Segment Start: SUPPLIED DATA

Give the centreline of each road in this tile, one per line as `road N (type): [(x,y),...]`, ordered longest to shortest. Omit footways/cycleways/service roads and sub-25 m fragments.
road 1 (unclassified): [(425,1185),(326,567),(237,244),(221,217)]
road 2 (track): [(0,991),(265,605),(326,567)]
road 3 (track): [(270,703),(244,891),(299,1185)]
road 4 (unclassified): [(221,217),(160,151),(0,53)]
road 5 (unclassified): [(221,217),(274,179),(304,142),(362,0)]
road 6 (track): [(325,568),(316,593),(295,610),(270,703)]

Segment End: SUPPLIED DATA

* **TASK**
Whatever appears in the records must be returned exactly.

* **EXERCISE ANSWER**
Give the centreline of each road in this tile, one per line as `road N (type): [(x,y),...]`, ordered longest to shortest. Omit footways/cycleways/service roads and sub-25 m fragments.
road 1 (unclassified): [(425,1185),(326,567),(237,244),(221,217)]
road 2 (track): [(0,991),(265,605),(326,567)]
road 3 (track): [(270,703),(244,891),(299,1185)]
road 4 (unclassified): [(221,217),(160,151),(0,53)]
road 5 (unclassified): [(221,217),(274,179),(304,142),(362,0)]
road 6 (track): [(325,568),(316,593),(295,610),(270,703)]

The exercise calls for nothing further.